__Exercise objective__:
Below are the records; collect from them each line containing the string "plus".

__Excerpted data__:
.....

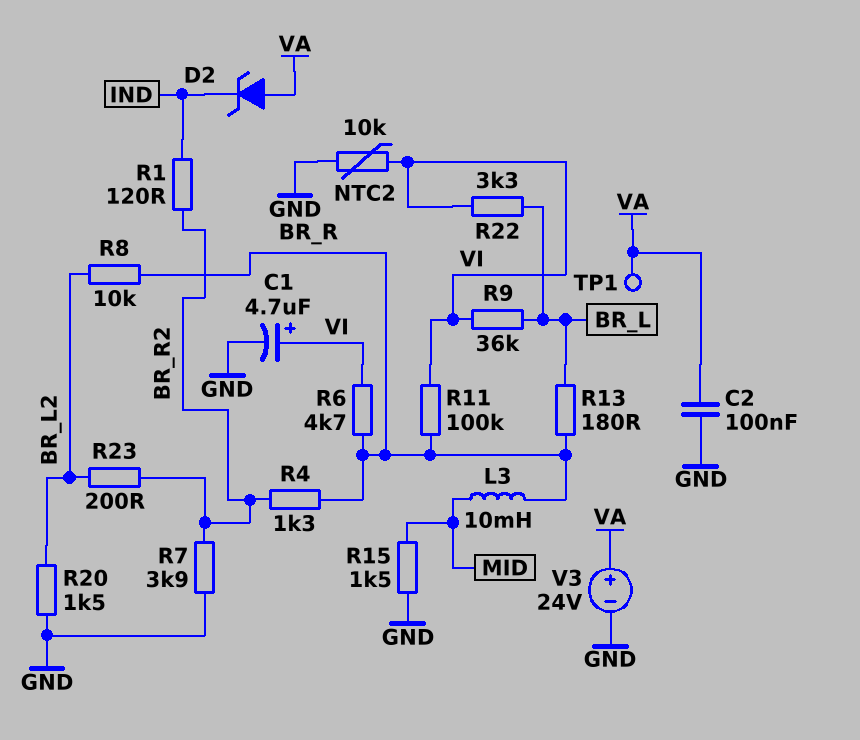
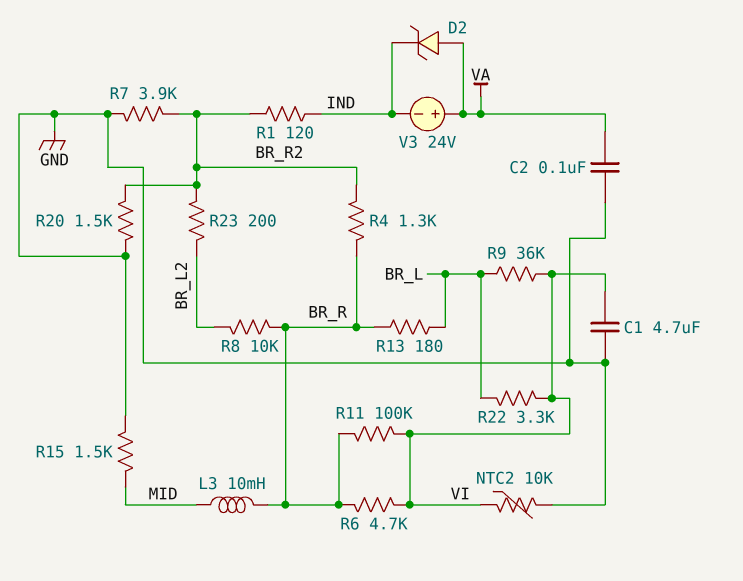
C1: 4.7uF (plus VI, minus GND) -> 4.7uF (GND, VI)
R20: 1.5k (BR_L2, GND) -> 1.5k (BR_R2, GND)
TP1: test point (VA) -> none
V3: 24V (plus VA, minus GND) -> 24V (plus VA, minus IND)

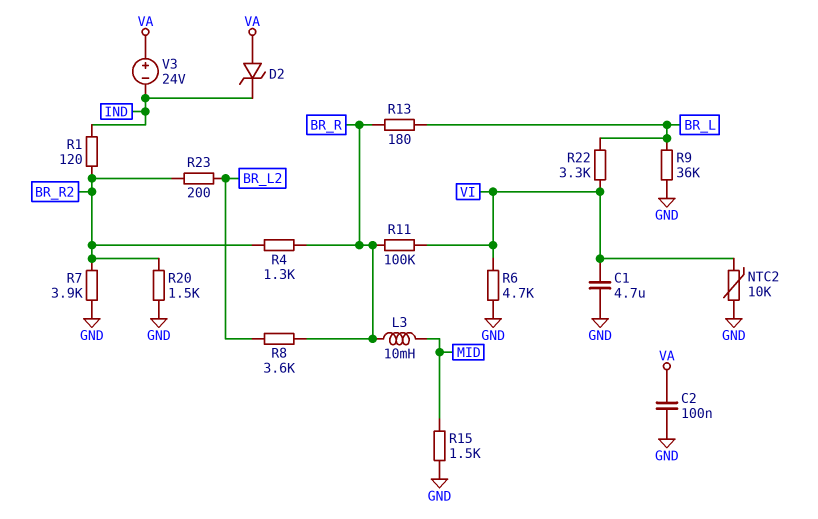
R6: 4.7k (BR_R, VI) -> 4.7k (GND, VI)
R8: 10k (BR_L2, BR_R) -> 3.6k (BR_L2, BR_R)
R9: 36k (BR_L, VI) -> 36k (BR_L, GND)

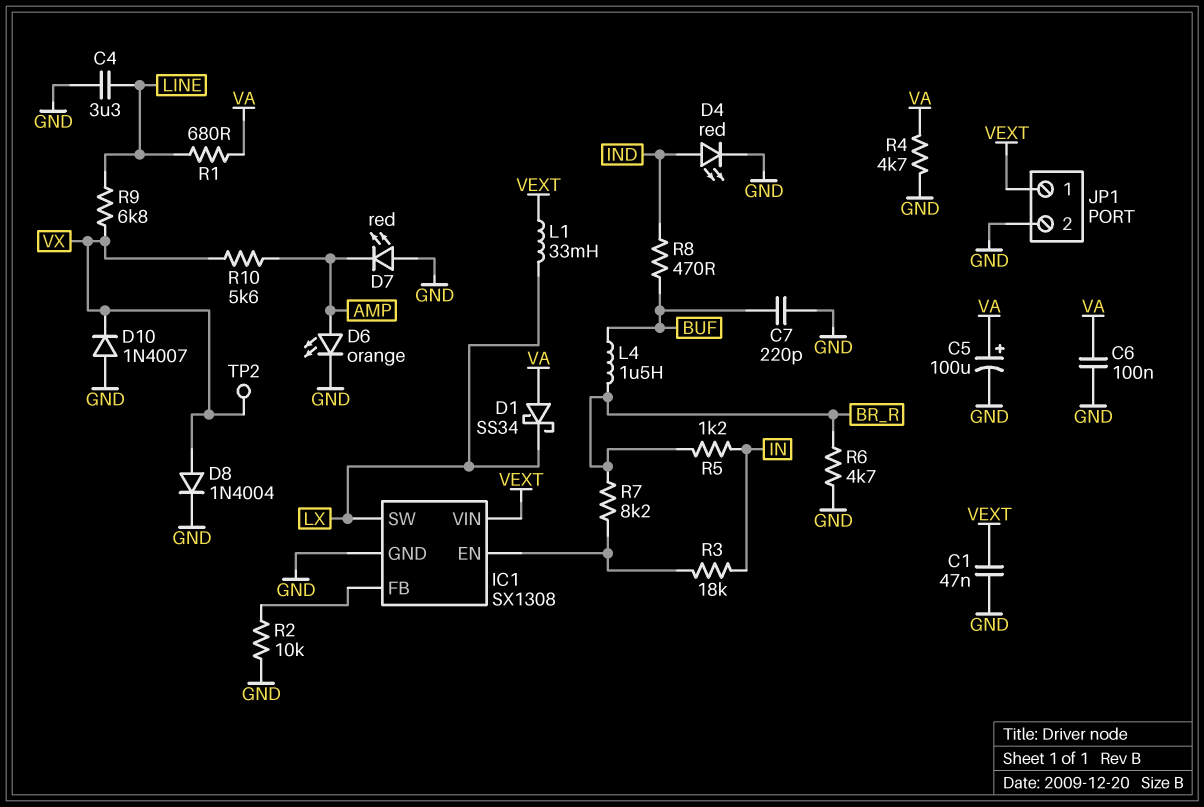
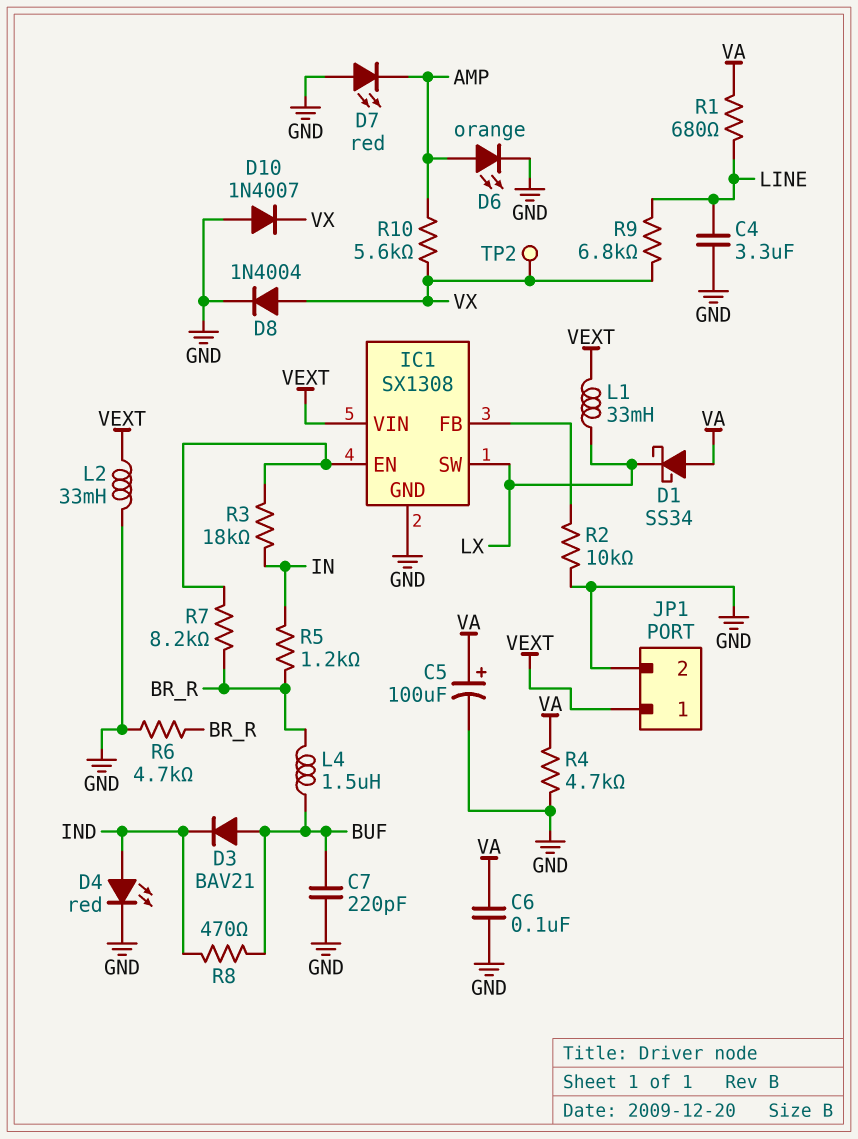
C1: 47nF (GND, VEXT) -> none
D3: none -> diode BAV21 (A BUF, K IND)
L2: none -> 33mH (GND, VEXT)

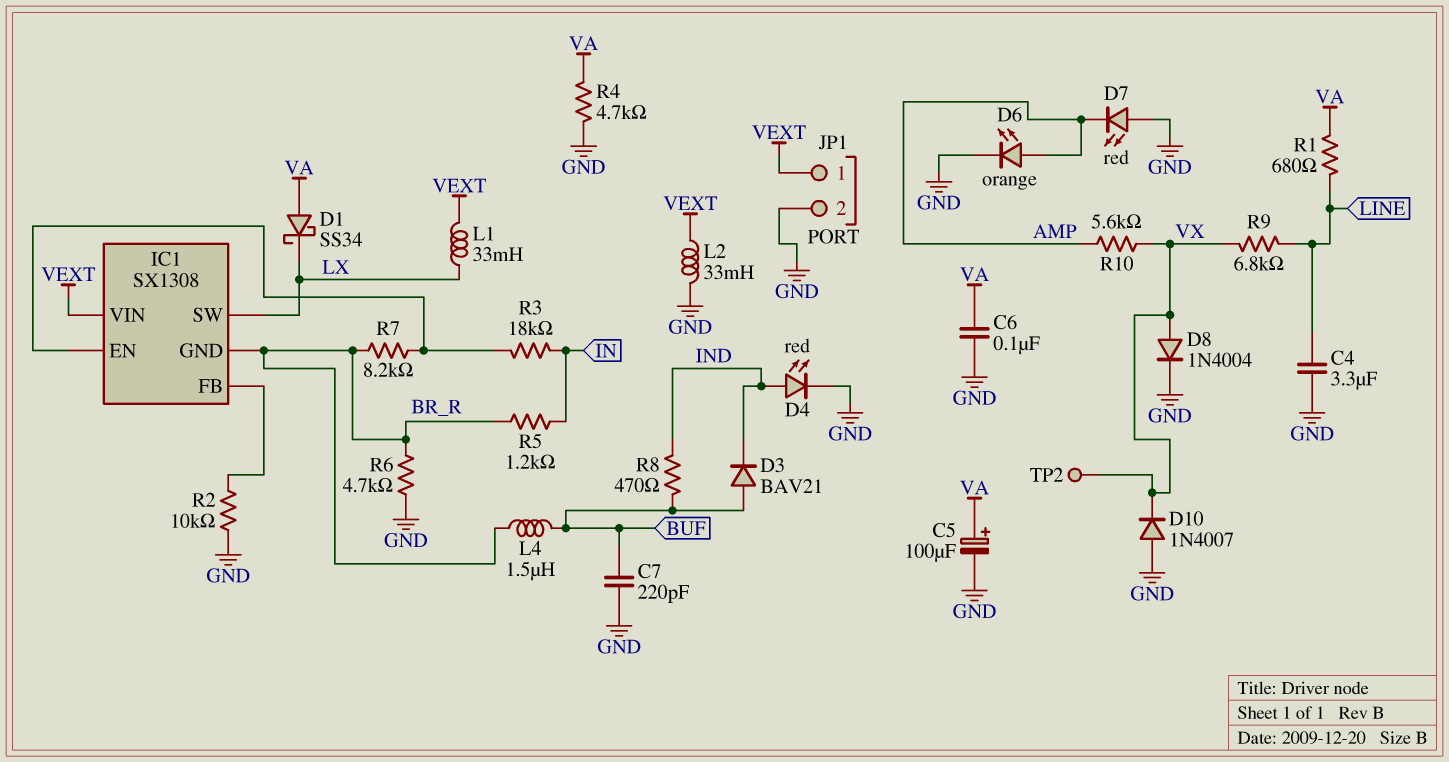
IC1 pin GND: GND -> BR_R

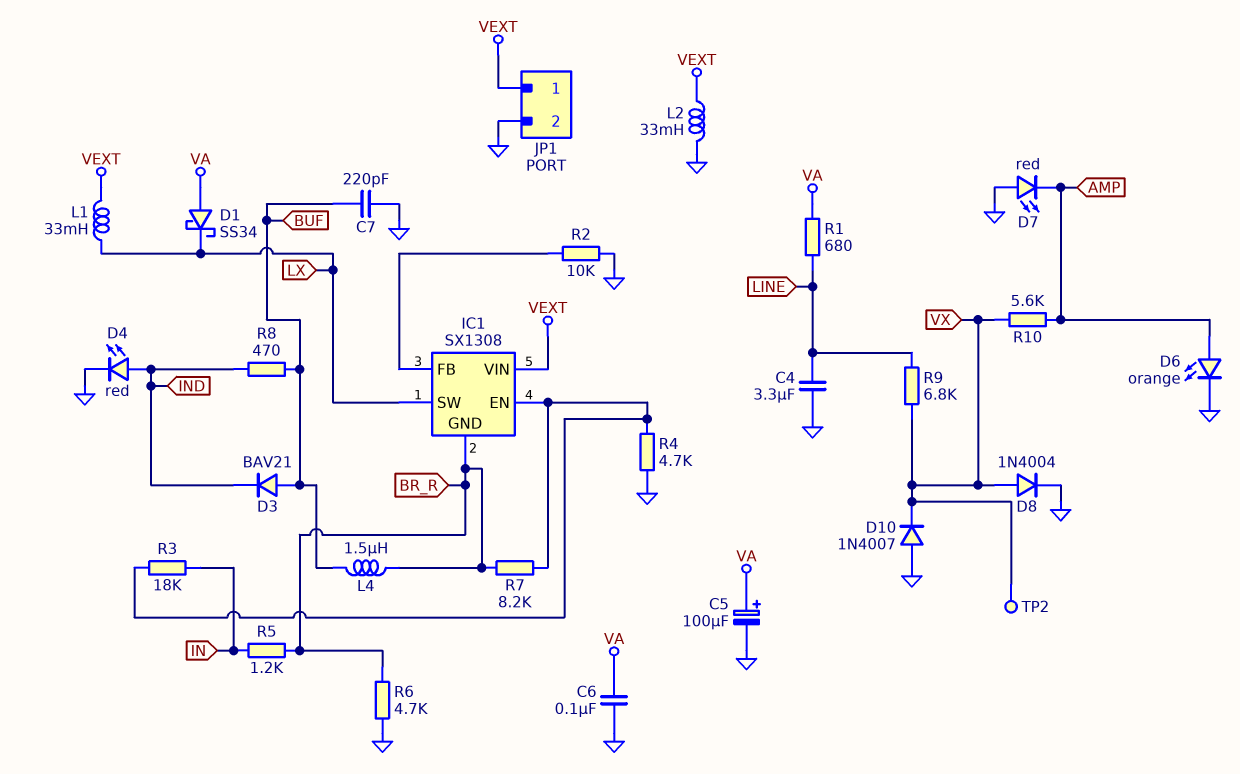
R4: 4.7k (GND, VA) -> 4.7k (GND, IC1/EN)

.....

__Result for this exercise__:
C1: 4.7uF (plus VI, minus GND) -> 4.7uF (GND, VI)
V3: 24V (plus VA, minus GND) -> 24V (plus VA, minus IND)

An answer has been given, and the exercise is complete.